::: Entries shown

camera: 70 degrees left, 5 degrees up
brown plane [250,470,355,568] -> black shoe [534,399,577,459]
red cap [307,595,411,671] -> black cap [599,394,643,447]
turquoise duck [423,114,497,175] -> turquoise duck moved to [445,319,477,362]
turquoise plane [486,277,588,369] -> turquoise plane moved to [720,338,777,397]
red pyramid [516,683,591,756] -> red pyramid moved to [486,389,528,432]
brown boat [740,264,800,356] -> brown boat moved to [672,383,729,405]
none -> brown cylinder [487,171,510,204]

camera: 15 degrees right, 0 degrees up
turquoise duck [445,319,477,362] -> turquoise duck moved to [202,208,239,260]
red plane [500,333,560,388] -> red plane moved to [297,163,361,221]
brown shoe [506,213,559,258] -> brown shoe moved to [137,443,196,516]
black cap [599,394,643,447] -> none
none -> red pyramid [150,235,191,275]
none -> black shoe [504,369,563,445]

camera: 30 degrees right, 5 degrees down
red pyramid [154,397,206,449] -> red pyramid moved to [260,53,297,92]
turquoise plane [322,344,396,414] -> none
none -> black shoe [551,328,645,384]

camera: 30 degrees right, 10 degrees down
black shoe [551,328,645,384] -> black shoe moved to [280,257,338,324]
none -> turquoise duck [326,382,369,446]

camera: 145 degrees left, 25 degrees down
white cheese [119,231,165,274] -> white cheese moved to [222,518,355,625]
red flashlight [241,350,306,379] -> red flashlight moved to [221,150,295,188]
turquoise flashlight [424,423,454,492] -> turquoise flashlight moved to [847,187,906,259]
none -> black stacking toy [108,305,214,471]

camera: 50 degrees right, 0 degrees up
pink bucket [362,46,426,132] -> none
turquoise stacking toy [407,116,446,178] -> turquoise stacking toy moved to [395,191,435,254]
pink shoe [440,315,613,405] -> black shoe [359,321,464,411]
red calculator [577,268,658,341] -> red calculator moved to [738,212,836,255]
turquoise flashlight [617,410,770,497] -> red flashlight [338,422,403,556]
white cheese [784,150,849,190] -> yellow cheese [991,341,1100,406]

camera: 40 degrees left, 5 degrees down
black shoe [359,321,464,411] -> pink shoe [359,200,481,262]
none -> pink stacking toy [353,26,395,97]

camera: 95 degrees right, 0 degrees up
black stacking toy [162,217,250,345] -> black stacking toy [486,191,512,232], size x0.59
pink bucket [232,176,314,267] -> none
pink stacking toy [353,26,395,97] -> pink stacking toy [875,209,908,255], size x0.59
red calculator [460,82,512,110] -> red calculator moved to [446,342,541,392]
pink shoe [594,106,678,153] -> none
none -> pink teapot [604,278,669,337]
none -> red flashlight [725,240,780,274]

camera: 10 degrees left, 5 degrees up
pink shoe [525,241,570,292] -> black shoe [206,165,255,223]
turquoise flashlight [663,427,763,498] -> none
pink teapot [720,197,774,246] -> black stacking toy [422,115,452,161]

::::::

Description of the task — Copy the lines above exactly, beginning at the line that has "camera: 30 degrees right, 5 degrees down" and stopping after the line that has "none -> turquoise duck [326,382,369,446]", and omit the rest.

Your solution —
camera: 30 degrees right, 5 degrees down
red pyramid [154,397,206,449] -> red pyramid moved to [260,53,297,92]
turquoise plane [322,344,396,414] -> none
none -> black shoe [551,328,645,384]

camera: 30 degrees right, 10 degrees down
black shoe [551,328,645,384] -> black shoe moved to [280,257,338,324]
none -> turquoise duck [326,382,369,446]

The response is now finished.